The answer should be an exact copy of the lines from the line with "brown robot [74,88,113,153]" through the last line of the entries, and no other lines.

::: Data for this task :::

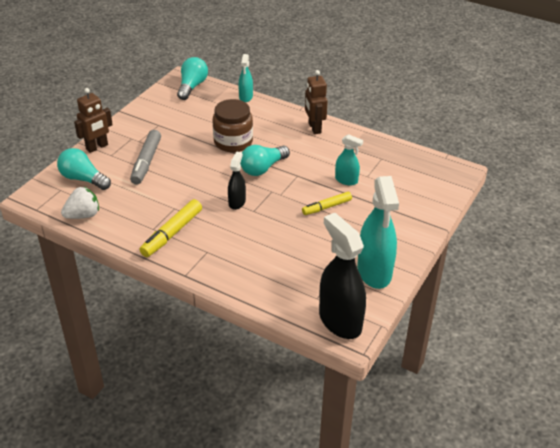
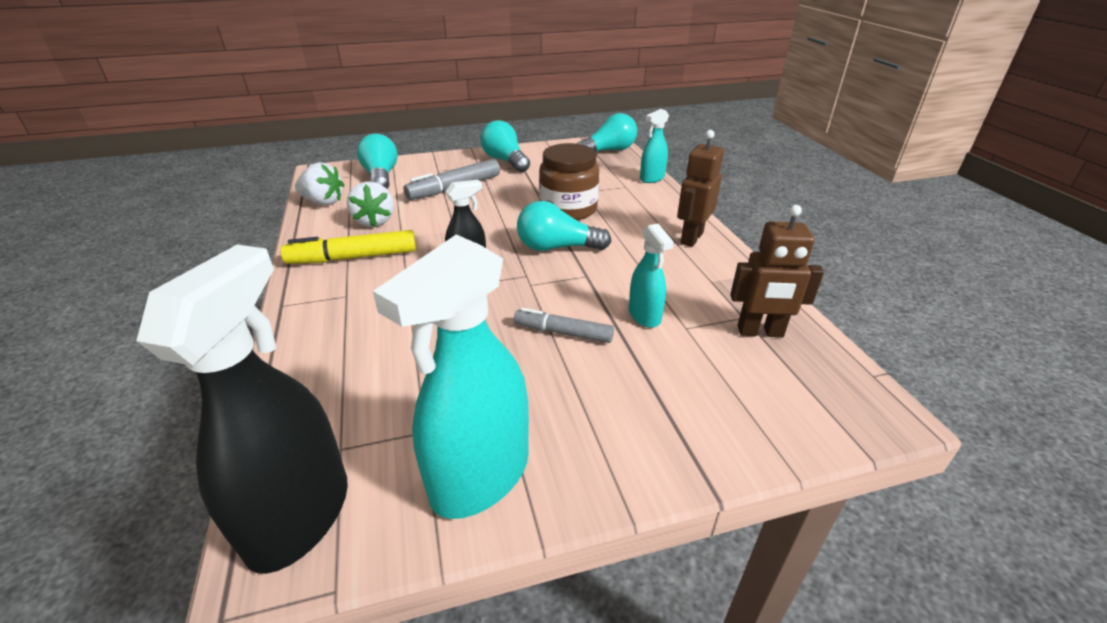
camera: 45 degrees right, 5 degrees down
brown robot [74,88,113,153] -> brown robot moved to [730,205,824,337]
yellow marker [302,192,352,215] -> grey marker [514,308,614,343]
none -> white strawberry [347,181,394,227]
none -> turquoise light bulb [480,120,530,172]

:::

Exercise answer -
brown robot [74,88,113,153] -> brown robot moved to [730,205,824,337]
yellow marker [302,192,352,215] -> grey marker [514,308,614,343]
none -> white strawberry [347,181,394,227]
none -> turquoise light bulb [480,120,530,172]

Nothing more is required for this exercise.